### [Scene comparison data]
---

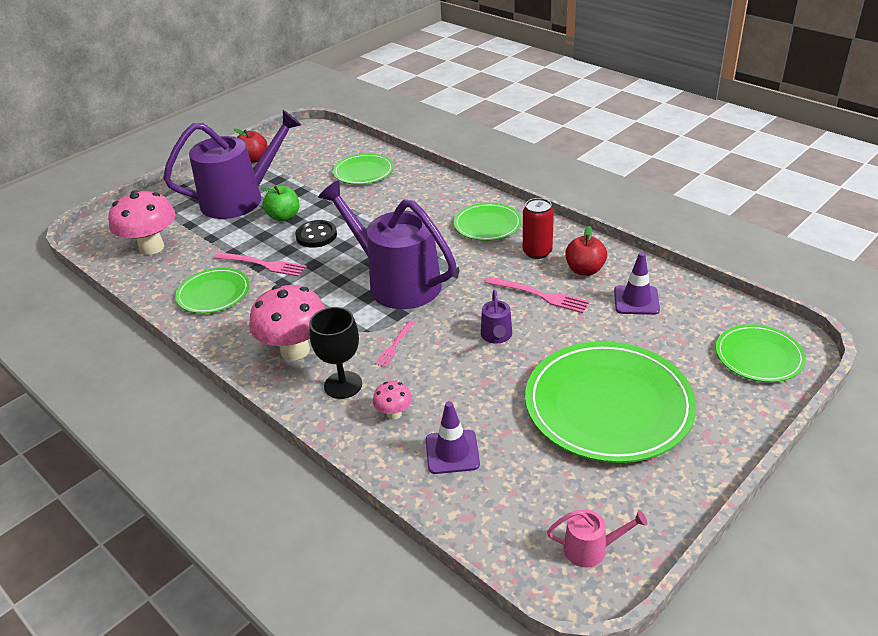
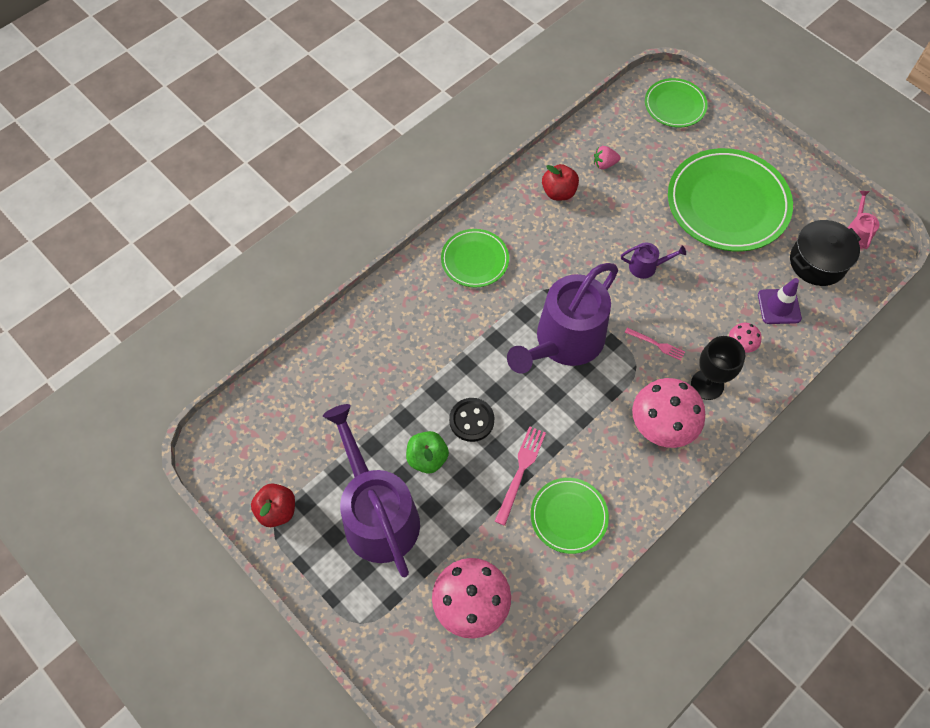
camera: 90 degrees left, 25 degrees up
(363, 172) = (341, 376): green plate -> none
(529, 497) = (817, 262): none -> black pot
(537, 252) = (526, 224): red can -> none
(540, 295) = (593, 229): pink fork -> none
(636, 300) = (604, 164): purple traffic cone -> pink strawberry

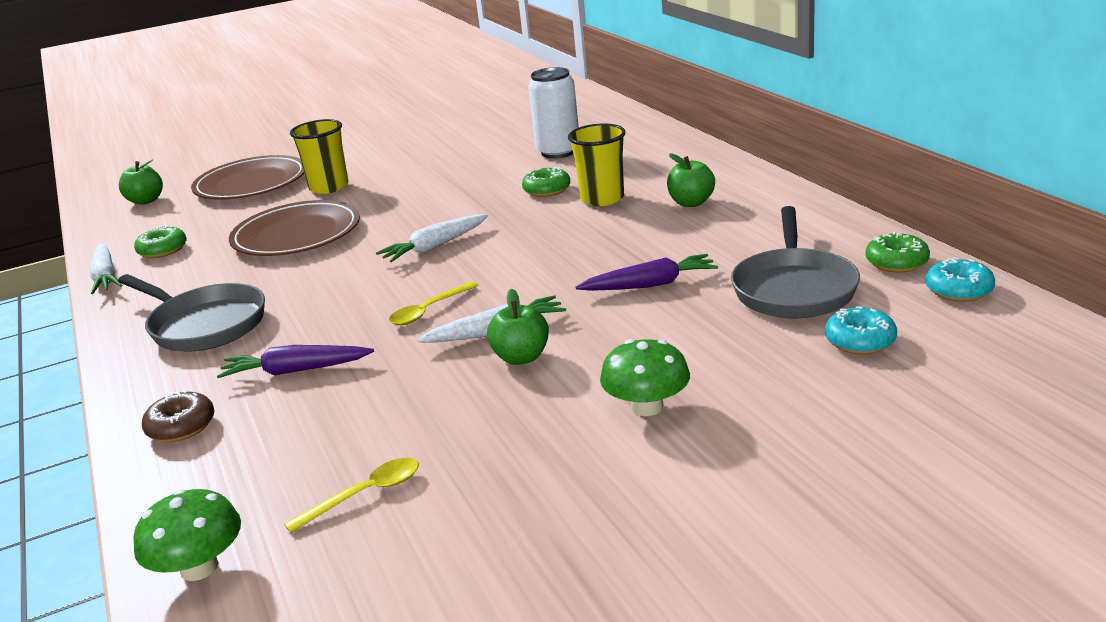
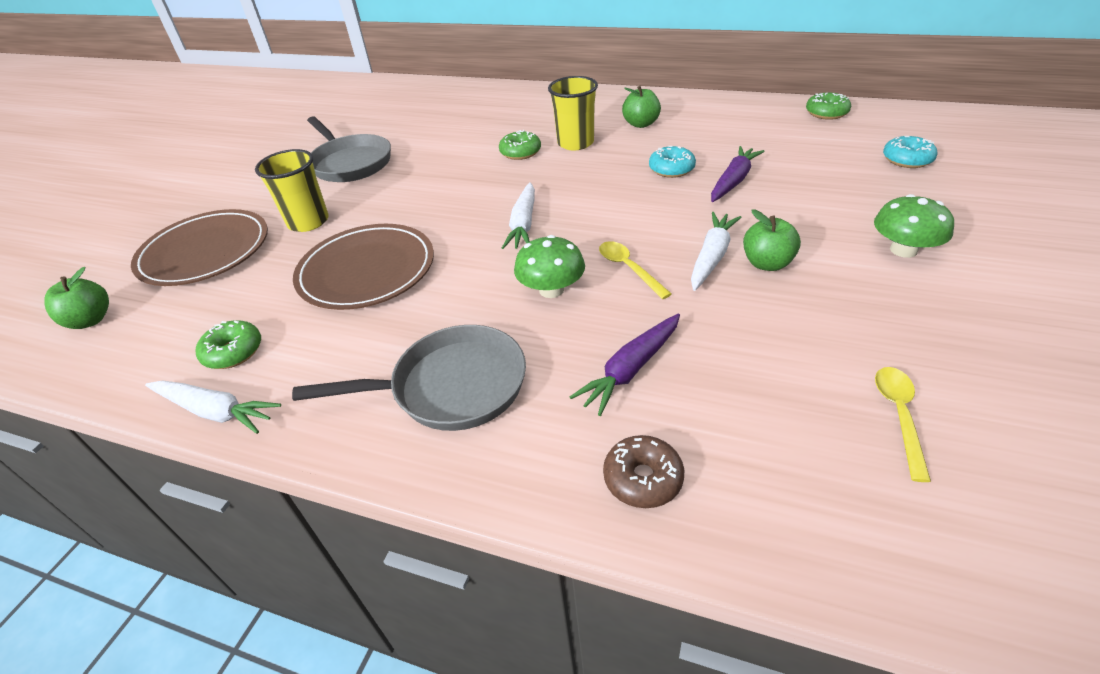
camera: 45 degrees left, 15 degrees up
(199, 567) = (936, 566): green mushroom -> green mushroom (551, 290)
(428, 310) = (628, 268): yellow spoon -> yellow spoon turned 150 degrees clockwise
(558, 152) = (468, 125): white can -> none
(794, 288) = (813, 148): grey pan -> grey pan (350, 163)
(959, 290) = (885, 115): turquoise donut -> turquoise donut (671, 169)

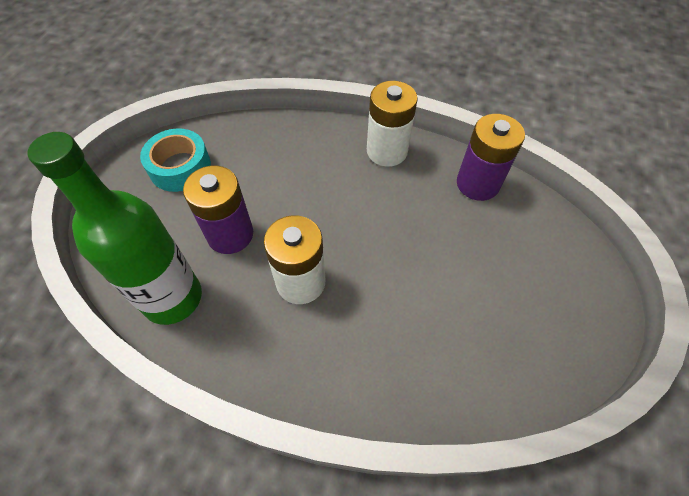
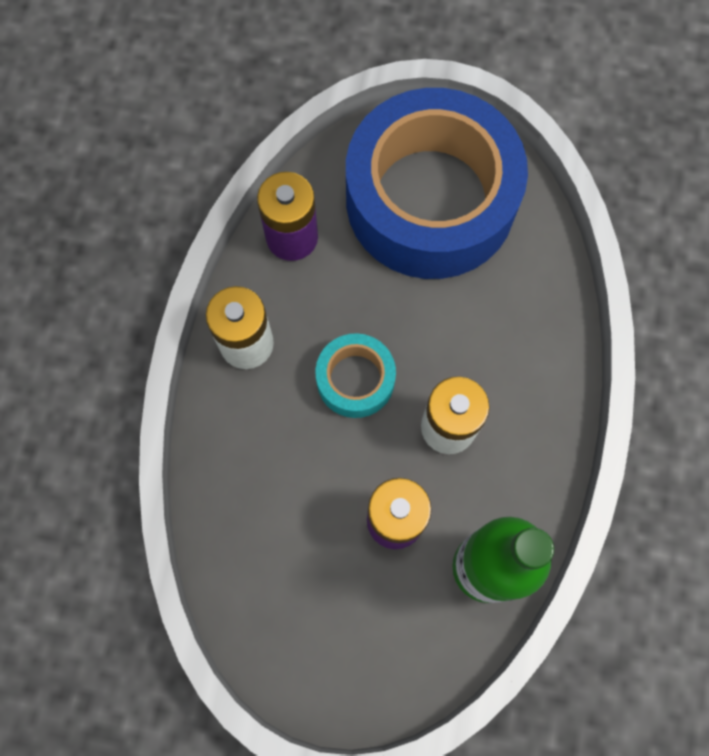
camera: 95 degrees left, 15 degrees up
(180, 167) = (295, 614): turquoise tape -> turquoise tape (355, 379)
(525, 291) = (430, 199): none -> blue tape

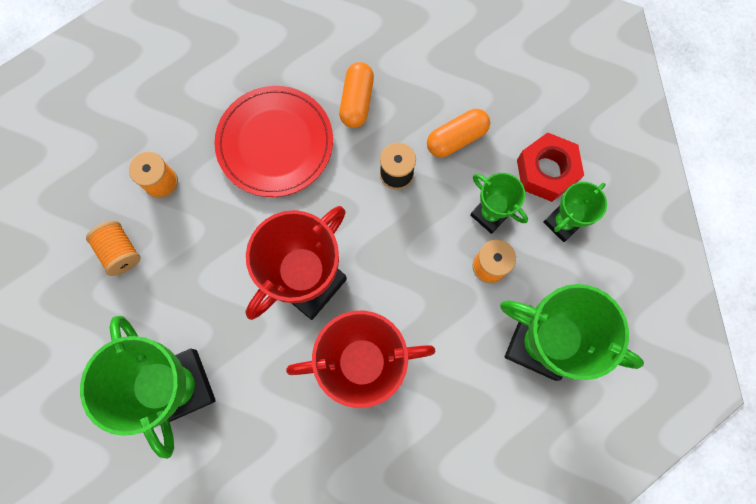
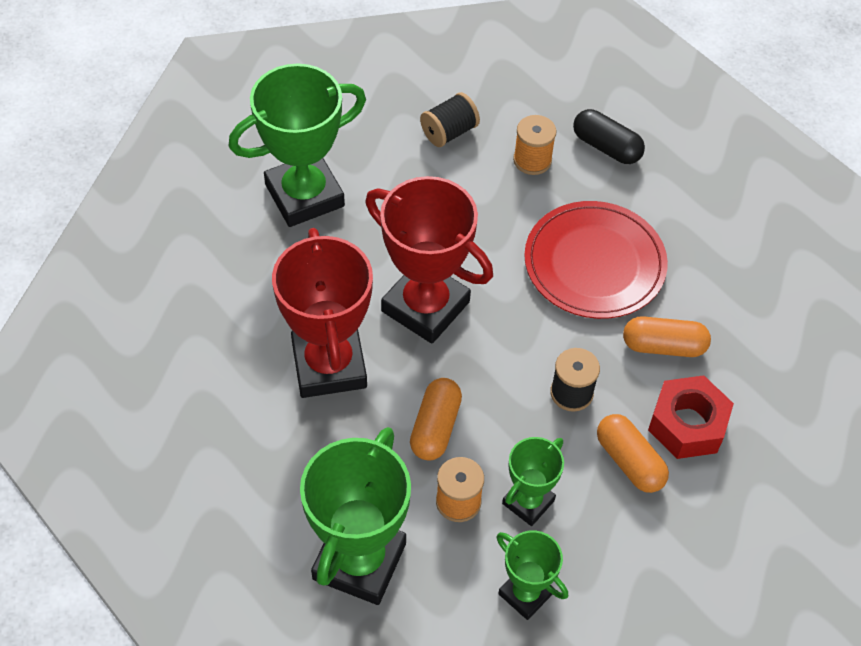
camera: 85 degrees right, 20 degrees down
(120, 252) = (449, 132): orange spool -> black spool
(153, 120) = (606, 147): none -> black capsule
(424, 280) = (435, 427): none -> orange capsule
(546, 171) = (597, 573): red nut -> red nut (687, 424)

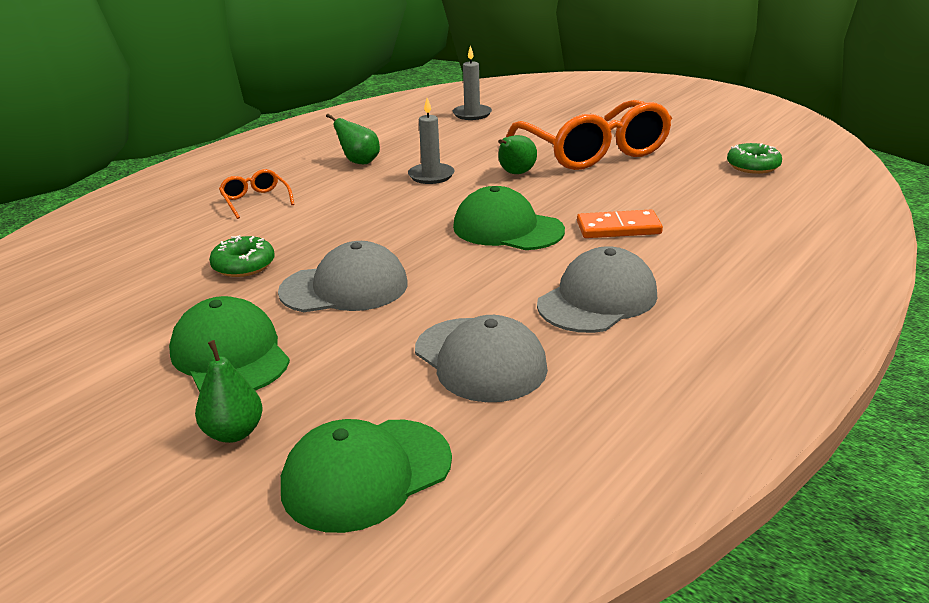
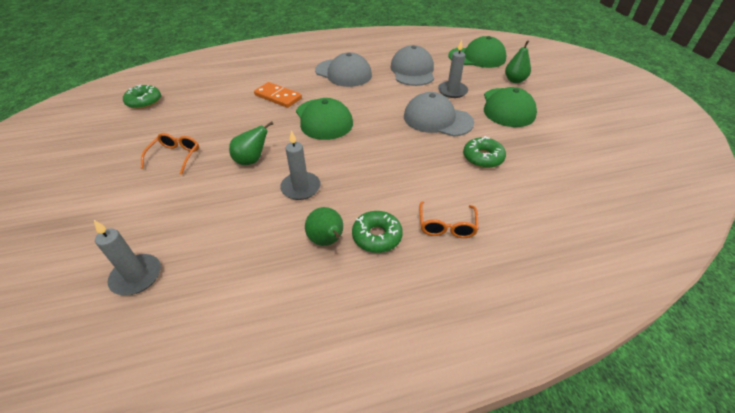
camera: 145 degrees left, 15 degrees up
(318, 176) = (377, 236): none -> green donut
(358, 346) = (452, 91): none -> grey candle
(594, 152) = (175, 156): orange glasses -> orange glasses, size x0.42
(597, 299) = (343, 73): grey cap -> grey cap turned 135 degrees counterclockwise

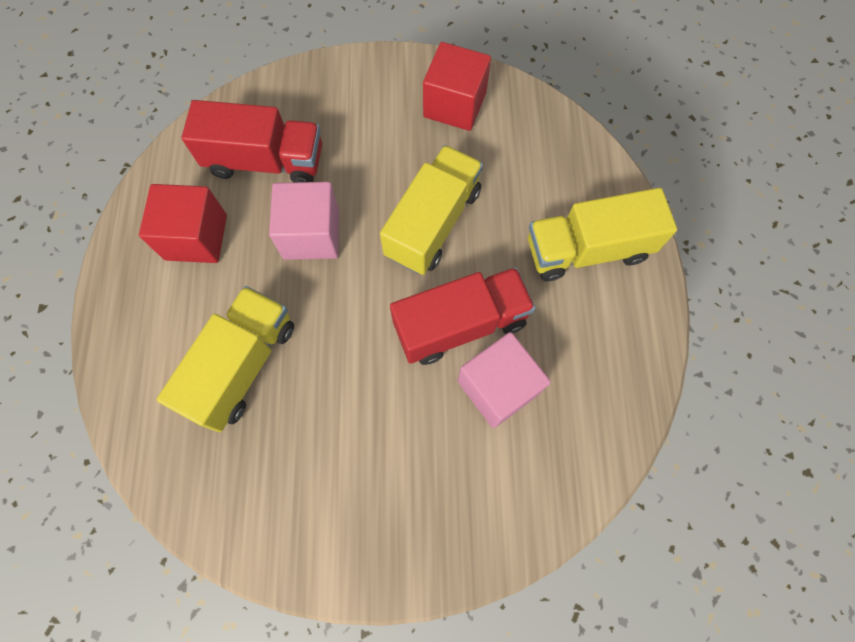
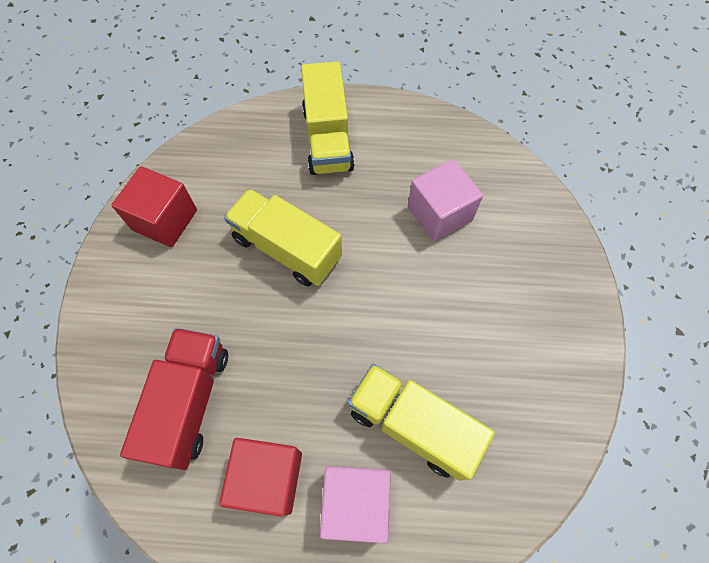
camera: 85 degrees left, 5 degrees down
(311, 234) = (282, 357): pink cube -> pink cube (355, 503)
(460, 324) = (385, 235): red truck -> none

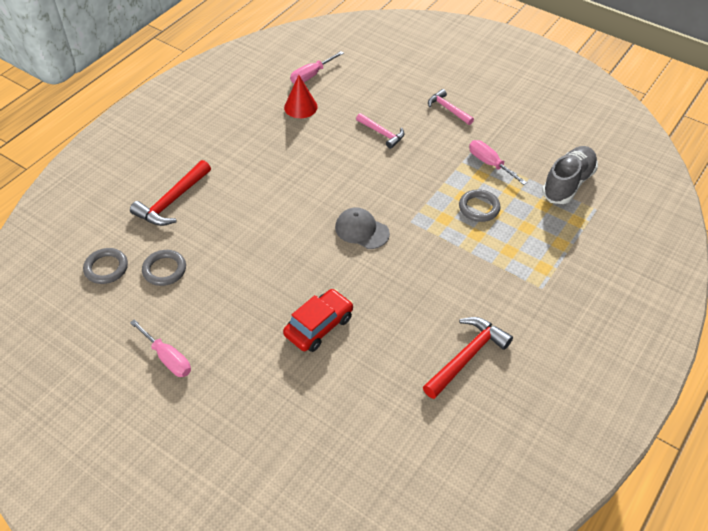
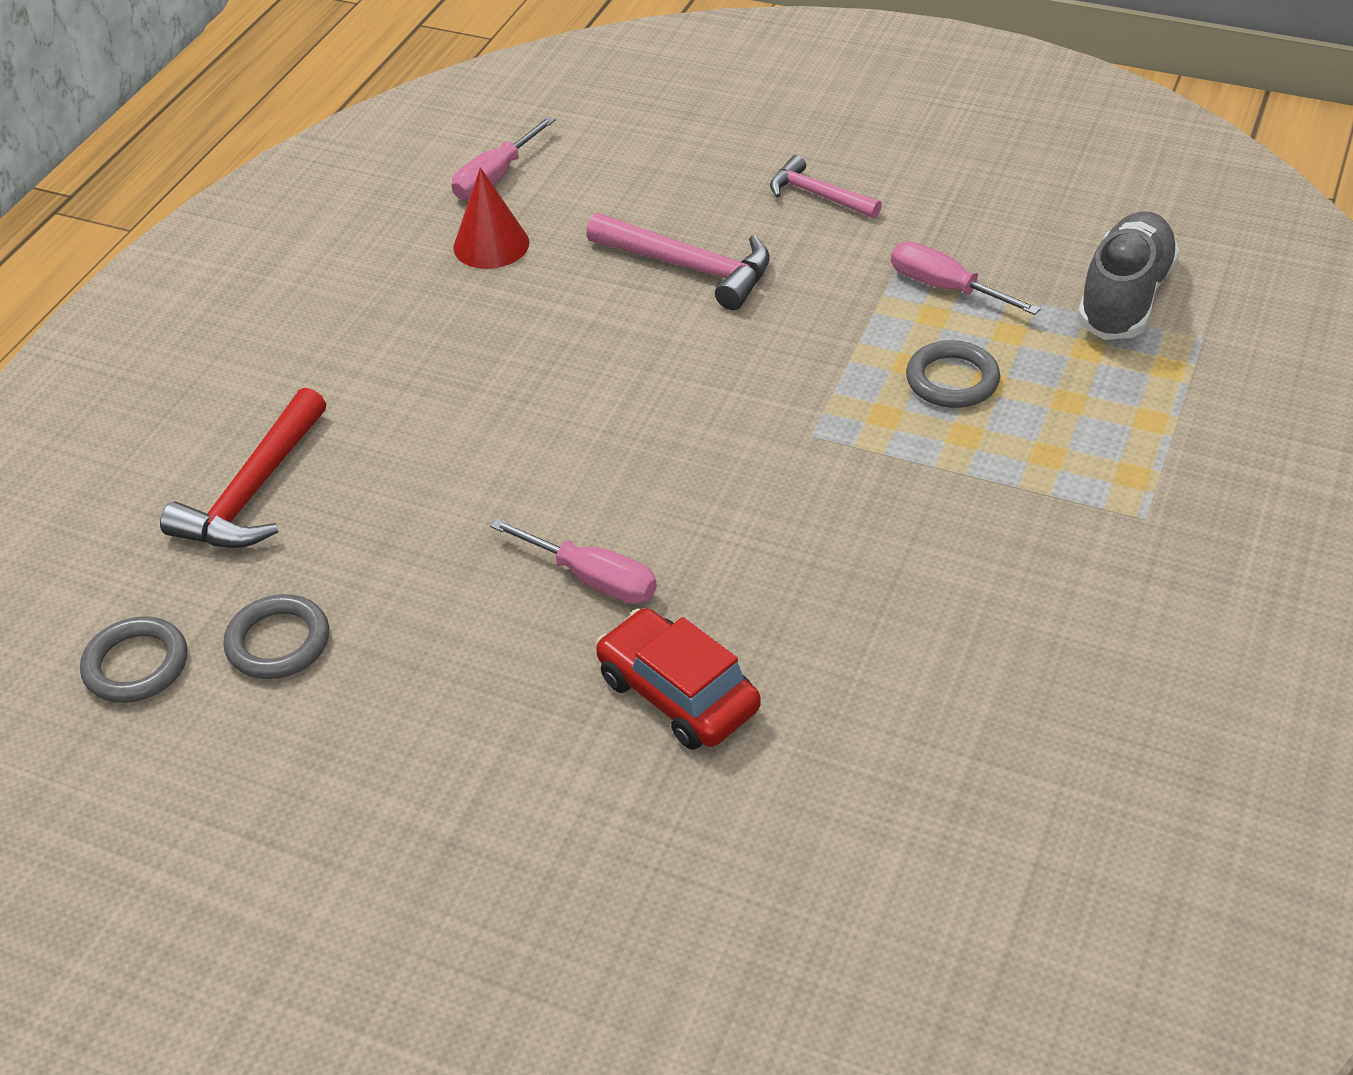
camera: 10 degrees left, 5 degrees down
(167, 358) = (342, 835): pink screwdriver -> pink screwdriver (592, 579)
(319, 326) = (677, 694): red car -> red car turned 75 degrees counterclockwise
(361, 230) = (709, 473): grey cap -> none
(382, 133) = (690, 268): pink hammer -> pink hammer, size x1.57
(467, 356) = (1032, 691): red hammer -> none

---

Please copy every line of the records above in which "green" appears.

(363, 172) = (341, 376): green plate -> none
(199, 567) = (936, 566): green mushroom -> green mushroom (551, 290)
(318, 176) = (377, 236): none -> green donut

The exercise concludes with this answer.